● **Your goal**
Report back every line of the entries that contains "degrees", exactly as written.

——

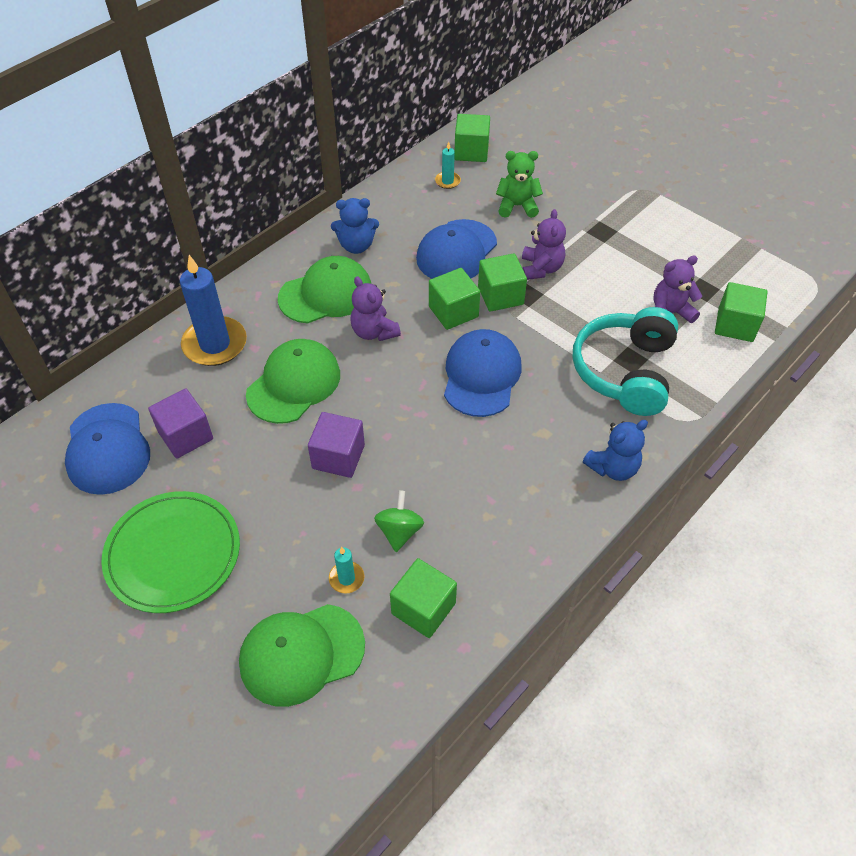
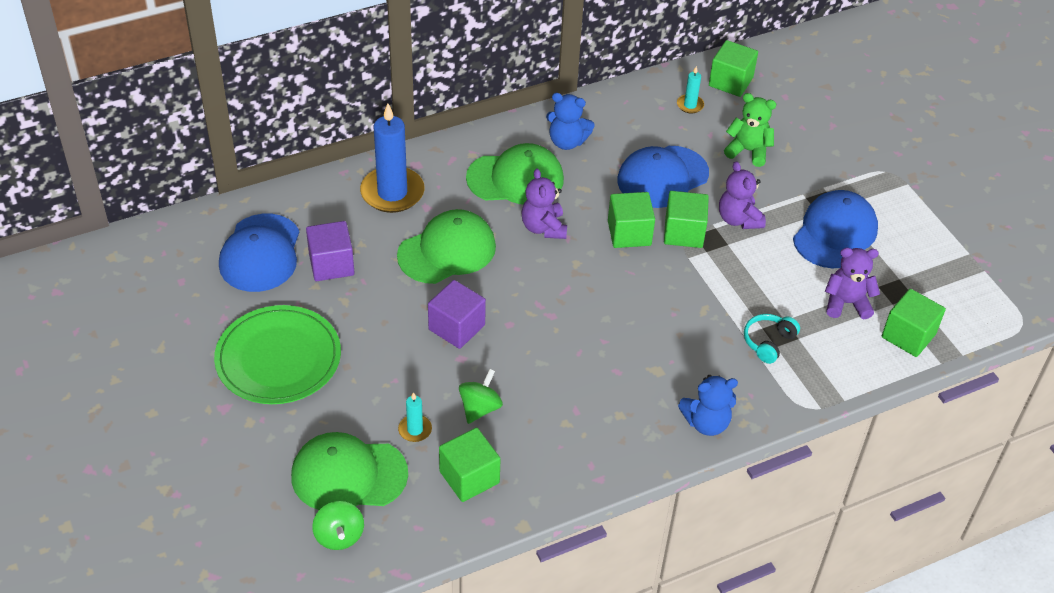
camera: 20 degrees right, 5 degrees down
(322, 727) = (339, 536): none -> green spinning top
(481, 375) = (625, 300): blue cap -> blue cap (835, 233)
(541, 268) = (738, 219): purple teddy bear -> purple teddy bear turned 135 degrees clockwise
(625, 371) = (768, 342): turquoise headphones -> turquoise headphones, size x0.46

——

● **Output for this task**
camera: 20 degrees right, 5 degrees down
(541, 268) = (738, 219): purple teddy bear -> purple teddy bear turned 135 degrees clockwise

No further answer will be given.